Copy out every line of the records below without changing anything.

Records from a spatial question set:

┏━━

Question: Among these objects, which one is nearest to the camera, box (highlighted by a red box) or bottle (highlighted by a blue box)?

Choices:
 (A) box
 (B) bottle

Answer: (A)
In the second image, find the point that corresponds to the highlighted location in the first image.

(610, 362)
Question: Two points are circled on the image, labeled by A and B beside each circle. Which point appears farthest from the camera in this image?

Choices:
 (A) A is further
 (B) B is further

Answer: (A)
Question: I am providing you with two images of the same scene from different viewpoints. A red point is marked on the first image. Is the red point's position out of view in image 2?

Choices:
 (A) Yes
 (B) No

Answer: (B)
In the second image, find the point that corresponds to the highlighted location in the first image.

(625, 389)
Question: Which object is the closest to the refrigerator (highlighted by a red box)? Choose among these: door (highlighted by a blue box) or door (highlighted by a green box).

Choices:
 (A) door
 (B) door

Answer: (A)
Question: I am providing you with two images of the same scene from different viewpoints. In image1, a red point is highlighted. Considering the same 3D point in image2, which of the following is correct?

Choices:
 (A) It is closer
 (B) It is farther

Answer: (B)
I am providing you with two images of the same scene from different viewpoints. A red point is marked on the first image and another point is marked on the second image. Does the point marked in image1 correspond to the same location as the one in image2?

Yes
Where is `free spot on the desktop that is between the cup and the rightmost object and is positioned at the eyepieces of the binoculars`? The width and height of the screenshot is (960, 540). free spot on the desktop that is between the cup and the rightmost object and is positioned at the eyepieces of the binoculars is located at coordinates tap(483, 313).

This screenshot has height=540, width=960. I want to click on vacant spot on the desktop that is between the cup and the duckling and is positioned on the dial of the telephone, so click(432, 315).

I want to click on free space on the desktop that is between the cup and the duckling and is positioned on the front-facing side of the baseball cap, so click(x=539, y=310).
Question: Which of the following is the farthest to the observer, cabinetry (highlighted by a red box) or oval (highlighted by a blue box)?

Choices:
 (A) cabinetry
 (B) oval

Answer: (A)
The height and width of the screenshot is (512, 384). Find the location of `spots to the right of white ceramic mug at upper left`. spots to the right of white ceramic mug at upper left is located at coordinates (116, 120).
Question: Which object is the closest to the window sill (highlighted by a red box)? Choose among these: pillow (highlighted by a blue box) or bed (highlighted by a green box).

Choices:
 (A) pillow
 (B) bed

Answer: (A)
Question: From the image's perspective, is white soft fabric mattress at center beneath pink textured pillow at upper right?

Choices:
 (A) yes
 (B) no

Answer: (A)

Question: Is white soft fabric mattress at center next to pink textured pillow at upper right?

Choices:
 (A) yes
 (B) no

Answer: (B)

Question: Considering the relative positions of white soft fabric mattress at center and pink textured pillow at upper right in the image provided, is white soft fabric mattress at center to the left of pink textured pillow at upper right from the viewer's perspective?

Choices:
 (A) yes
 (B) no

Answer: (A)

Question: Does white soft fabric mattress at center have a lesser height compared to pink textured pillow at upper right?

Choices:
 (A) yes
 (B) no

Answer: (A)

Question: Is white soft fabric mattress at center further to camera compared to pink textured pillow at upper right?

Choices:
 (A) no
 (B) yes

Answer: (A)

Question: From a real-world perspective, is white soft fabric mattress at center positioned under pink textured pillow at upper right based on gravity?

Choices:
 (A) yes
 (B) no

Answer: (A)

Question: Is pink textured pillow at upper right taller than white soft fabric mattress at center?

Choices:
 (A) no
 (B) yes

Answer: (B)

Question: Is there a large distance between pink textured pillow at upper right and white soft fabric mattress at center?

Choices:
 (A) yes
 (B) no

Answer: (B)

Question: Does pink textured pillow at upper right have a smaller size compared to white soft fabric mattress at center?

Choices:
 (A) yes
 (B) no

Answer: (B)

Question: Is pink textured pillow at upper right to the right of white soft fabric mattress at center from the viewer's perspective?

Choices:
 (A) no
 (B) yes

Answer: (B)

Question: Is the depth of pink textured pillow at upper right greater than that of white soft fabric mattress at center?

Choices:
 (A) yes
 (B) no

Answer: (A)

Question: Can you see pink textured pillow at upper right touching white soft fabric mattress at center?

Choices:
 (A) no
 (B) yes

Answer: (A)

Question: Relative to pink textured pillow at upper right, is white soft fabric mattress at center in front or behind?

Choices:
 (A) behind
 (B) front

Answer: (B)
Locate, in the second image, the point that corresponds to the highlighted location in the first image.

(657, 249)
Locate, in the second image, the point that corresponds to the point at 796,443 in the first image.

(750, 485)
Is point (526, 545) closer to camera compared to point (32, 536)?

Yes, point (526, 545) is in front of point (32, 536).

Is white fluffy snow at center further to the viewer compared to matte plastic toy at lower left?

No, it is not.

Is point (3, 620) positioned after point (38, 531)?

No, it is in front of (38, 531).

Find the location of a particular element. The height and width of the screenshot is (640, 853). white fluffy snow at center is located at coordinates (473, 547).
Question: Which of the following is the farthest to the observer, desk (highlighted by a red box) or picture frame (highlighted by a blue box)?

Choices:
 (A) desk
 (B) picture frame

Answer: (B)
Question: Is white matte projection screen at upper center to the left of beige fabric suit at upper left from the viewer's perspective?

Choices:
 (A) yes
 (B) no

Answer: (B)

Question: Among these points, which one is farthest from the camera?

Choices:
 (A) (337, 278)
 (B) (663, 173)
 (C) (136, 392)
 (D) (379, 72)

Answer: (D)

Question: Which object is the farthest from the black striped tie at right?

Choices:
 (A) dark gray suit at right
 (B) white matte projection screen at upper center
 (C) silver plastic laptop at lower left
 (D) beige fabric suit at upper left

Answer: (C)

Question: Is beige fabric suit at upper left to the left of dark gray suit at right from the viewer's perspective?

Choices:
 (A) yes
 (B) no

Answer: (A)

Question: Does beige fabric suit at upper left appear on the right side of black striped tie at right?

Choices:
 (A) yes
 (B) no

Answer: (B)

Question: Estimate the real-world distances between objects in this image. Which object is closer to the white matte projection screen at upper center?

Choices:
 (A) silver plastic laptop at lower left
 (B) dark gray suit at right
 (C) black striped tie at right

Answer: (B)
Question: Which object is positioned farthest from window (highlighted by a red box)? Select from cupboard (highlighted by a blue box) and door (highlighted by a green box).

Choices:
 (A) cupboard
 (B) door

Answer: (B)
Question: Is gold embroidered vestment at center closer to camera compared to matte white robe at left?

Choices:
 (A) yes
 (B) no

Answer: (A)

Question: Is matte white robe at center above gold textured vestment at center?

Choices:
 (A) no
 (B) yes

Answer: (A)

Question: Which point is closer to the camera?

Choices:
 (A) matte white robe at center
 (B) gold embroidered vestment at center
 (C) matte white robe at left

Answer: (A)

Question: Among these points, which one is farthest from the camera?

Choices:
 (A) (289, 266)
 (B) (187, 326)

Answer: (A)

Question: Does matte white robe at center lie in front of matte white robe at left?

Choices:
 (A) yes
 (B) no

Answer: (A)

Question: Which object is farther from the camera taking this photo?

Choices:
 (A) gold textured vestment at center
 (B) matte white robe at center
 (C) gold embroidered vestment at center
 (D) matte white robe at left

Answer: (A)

┗━━

--- The solution ---
Question: Among these objects, which one is nearest to the camera, box (highlighted by a red box) or bottle (highlighted by a blue box)?

Choices:
 (A) box
 (B) bottle

Answer: (A)
In the second image, find the point that corresponds to the highlighted location in the first image.

(610, 362)
Question: Two points are circled on the image, labeled by A and B beside each circle. Which point appears farthest from the camera in this image?

Choices:
 (A) A is further
 (B) B is further

Answer: (A)
Question: I am providing you with two images of the same scene from different viewpoints. A red point is marked on the first image. Is the red point's position out of view in image 2?

Choices:
 (A) Yes
 (B) No

Answer: (B)
In the second image, find the point that corresponds to the highlighted location in the first image.

(625, 389)
Question: Which object is the closest to the refrigerator (highlighted by a red box)? Choose among these: door (highlighted by a blue box) or door (highlighted by a green box).

Choices:
 (A) door
 (B) door

Answer: (A)
Question: I am providing you with two images of the same scene from different viewpoints. In image1, a red point is highlighted. Considering the same 3D point in image2, which of the following is correct?

Choices:
 (A) It is closer
 (B) It is farther

Answer: (B)
I am providing you with two images of the same scene from different viewpoints. A red point is marked on the first image and another point is marked on the second image. Does the point marked in image1 correspond to the same location as the one in image2?

Yes
Where is `free spot on the desktop that is between the cup and the rightmost object and is positioned at the eyepieces of the binoculars`? The width and height of the screenshot is (960, 540). free spot on the desktop that is between the cup and the rightmost object and is positioned at the eyepieces of the binoculars is located at coordinates tap(483, 313).

This screenshot has height=540, width=960. I want to click on vacant spot on the desktop that is between the cup and the duckling and is positioned on the dial of the telephone, so click(432, 315).

I want to click on free space on the desktop that is between the cup and the duckling and is positioned on the front-facing side of the baseball cap, so click(x=539, y=310).
Question: Which of the following is the farthest to the observer, cabinetry (highlighted by a red box) or oval (highlighted by a blue box)?

Choices:
 (A) cabinetry
 (B) oval

Answer: (A)
The height and width of the screenshot is (512, 384). Find the location of `spots to the right of white ceramic mug at upper left`. spots to the right of white ceramic mug at upper left is located at coordinates (116, 120).
Question: Which object is the closest to the window sill (highlighted by a red box)? Choose among these: pillow (highlighted by a blue box) or bed (highlighted by a green box).

Choices:
 (A) pillow
 (B) bed

Answer: (A)
Question: From the image's perspective, is white soft fabric mattress at center beneath pink textured pillow at upper right?

Choices:
 (A) yes
 (B) no

Answer: (A)

Question: Is white soft fabric mattress at center next to pink textured pillow at upper right?

Choices:
 (A) yes
 (B) no

Answer: (B)

Question: Considering the relative positions of white soft fabric mattress at center and pink textured pillow at upper right in the image provided, is white soft fabric mattress at center to the left of pink textured pillow at upper right from the viewer's perspective?

Choices:
 (A) yes
 (B) no

Answer: (A)

Question: Does white soft fabric mattress at center have a lesser height compared to pink textured pillow at upper right?

Choices:
 (A) yes
 (B) no

Answer: (A)

Question: Is white soft fabric mattress at center further to camera compared to pink textured pillow at upper right?

Choices:
 (A) no
 (B) yes

Answer: (A)

Question: From a real-world perspective, is white soft fabric mattress at center positioned under pink textured pillow at upper right based on gravity?

Choices:
 (A) yes
 (B) no

Answer: (A)

Question: Is pink textured pillow at upper right taller than white soft fabric mattress at center?

Choices:
 (A) no
 (B) yes

Answer: (B)

Question: Is there a large distance between pink textured pillow at upper right and white soft fabric mattress at center?

Choices:
 (A) yes
 (B) no

Answer: (B)

Question: Does pink textured pillow at upper right have a smaller size compared to white soft fabric mattress at center?

Choices:
 (A) yes
 (B) no

Answer: (B)

Question: Is pink textured pillow at upper right to the right of white soft fabric mattress at center from the viewer's perspective?

Choices:
 (A) no
 (B) yes

Answer: (B)

Question: Is the depth of pink textured pillow at upper right greater than that of white soft fabric mattress at center?

Choices:
 (A) yes
 (B) no

Answer: (A)

Question: Can you see pink textured pillow at upper right touching white soft fabric mattress at center?

Choices:
 (A) no
 (B) yes

Answer: (A)

Question: Relative to pink textured pillow at upper right, is white soft fabric mattress at center in front or behind?

Choices:
 (A) behind
 (B) front

Answer: (B)
Locate, in the second image, the point that corresponds to the highlighted location in the first image.

(657, 249)
Locate, in the second image, the point that corresponds to the point at 796,443 in the first image.

(750, 485)
Is point (526, 545) closer to camera compared to point (32, 536)?

Yes, point (526, 545) is in front of point (32, 536).

Is white fluffy snow at center further to the viewer compared to matte plastic toy at lower left?

No, it is not.

Is point (3, 620) positioned after point (38, 531)?

No, it is in front of (38, 531).

Find the location of a particular element. The height and width of the screenshot is (640, 853). white fluffy snow at center is located at coordinates (473, 547).
Question: Which of the following is the farthest to the observer, desk (highlighted by a red box) or picture frame (highlighted by a blue box)?

Choices:
 (A) desk
 (B) picture frame

Answer: (B)
Question: Is white matte projection screen at upper center to the left of beige fabric suit at upper left from the viewer's perspective?

Choices:
 (A) yes
 (B) no

Answer: (B)

Question: Among these points, which one is farthest from the camera?

Choices:
 (A) (337, 278)
 (B) (663, 173)
 (C) (136, 392)
 (D) (379, 72)

Answer: (D)

Question: Which object is the farthest from the black striped tie at right?

Choices:
 (A) dark gray suit at right
 (B) white matte projection screen at upper center
 (C) silver plastic laptop at lower left
 (D) beige fabric suit at upper left

Answer: (C)

Question: Is beige fabric suit at upper left to the left of dark gray suit at right from the viewer's perspective?

Choices:
 (A) yes
 (B) no

Answer: (A)

Question: Does beige fabric suit at upper left appear on the right side of black striped tie at right?

Choices:
 (A) yes
 (B) no

Answer: (B)

Question: Estimate the real-world distances between objects in this image. Which object is closer to the white matte projection screen at upper center?

Choices:
 (A) silver plastic laptop at lower left
 (B) dark gray suit at right
 (C) black striped tie at right

Answer: (B)
Question: Which object is positioned farthest from window (highlighted by a red box)? Select from cupboard (highlighted by a blue box) and door (highlighted by a green box).

Choices:
 (A) cupboard
 (B) door

Answer: (B)
Question: Is gold embroidered vestment at center closer to camera compared to matte white robe at left?

Choices:
 (A) yes
 (B) no

Answer: (A)

Question: Is matte white robe at center above gold textured vestment at center?

Choices:
 (A) no
 (B) yes

Answer: (A)

Question: Which point is closer to the camera?

Choices:
 (A) matte white robe at center
 (B) gold embroidered vestment at center
 (C) matte white robe at left

Answer: (A)

Question: Among these points, which one is farthest from the camera?

Choices:
 (A) (289, 266)
 (B) (187, 326)

Answer: (A)

Question: Does matte white robe at center lie in front of matte white robe at left?

Choices:
 (A) yes
 (B) no

Answer: (A)

Question: Which object is farther from the camera taking this photo?

Choices:
 (A) gold textured vestment at center
 (B) matte white robe at center
 (C) gold embroidered vestment at center
 (D) matte white robe at left

Answer: (A)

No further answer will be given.